Duplicate each of the following items line for line, without altering anything.

[Stored data entries]
###
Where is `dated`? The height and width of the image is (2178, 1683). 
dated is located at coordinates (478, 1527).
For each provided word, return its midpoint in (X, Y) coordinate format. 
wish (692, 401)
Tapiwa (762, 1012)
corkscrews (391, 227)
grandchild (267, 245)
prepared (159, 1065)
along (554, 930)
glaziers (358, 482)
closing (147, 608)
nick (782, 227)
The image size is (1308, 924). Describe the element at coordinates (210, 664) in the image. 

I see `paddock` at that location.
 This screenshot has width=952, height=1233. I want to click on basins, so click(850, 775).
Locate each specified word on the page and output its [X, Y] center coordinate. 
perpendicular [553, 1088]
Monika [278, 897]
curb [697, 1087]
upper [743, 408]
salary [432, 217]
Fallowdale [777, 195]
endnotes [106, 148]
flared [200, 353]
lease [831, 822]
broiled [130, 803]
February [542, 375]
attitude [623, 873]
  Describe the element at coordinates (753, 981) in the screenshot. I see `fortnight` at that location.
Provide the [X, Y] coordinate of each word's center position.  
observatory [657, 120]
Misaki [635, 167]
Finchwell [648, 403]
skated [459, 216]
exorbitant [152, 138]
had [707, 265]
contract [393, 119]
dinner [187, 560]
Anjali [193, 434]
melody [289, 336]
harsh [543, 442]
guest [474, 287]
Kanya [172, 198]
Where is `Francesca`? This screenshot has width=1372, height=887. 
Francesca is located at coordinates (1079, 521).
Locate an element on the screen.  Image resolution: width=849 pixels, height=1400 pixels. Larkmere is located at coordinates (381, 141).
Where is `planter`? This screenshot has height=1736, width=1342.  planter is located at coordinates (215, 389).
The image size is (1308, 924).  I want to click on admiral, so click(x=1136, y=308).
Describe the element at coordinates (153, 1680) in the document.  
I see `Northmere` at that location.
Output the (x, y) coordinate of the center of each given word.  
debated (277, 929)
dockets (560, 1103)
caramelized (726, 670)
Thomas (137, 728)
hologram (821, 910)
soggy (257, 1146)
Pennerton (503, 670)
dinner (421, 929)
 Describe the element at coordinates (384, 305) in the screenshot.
###
→ Task solution:
Where is `dated`? The height and width of the image is (2178, 1683). 
dated is located at coordinates (478, 1527).
For each provided word, return its midpoint in (X, Y) coordinate format. 
wish (692, 401)
Tapiwa (762, 1012)
corkscrews (391, 227)
grandchild (267, 245)
prepared (159, 1065)
along (554, 930)
glaziers (358, 482)
closing (147, 608)
nick (782, 227)
The image size is (1308, 924). Describe the element at coordinates (210, 664) in the image. 

I see `paddock` at that location.
 This screenshot has width=952, height=1233. I want to click on basins, so click(850, 775).
Locate each specified word on the page and output its [X, Y] center coordinate. 
perpendicular [553, 1088]
Monika [278, 897]
curb [697, 1087]
upper [743, 408]
salary [432, 217]
Fallowdale [777, 195]
endnotes [106, 148]
flared [200, 353]
lease [831, 822]
broiled [130, 803]
February [542, 375]
attitude [623, 873]
  Describe the element at coordinates (753, 981) in the screenshot. I see `fortnight` at that location.
Provide the [X, Y] coordinate of each word's center position.  
observatory [657, 120]
Misaki [635, 167]
Finchwell [648, 403]
skated [459, 216]
exorbitant [152, 138]
had [707, 265]
contract [393, 119]
dinner [187, 560]
Anjali [193, 434]
melody [289, 336]
harsh [543, 442]
guest [474, 287]
Kanya [172, 198]
Where is `Francesca`? This screenshot has width=1372, height=887. 
Francesca is located at coordinates (1079, 521).
Locate an element on the screen.  Image resolution: width=849 pixels, height=1400 pixels. Larkmere is located at coordinates (381, 141).
Where is `planter`? This screenshot has height=1736, width=1342.  planter is located at coordinates (215, 389).
The image size is (1308, 924).  I want to click on admiral, so click(x=1136, y=308).
Describe the element at coordinates (153, 1680) in the document.  
I see `Northmere` at that location.
Output the (x, y) coordinate of the center of each given word.  
debated (277, 929)
dockets (560, 1103)
caramelized (726, 670)
Thomas (137, 728)
hologram (821, 910)
soggy (257, 1146)
Pennerton (503, 670)
dinner (421, 929)
 Describe the element at coordinates (384, 305) in the screenshot.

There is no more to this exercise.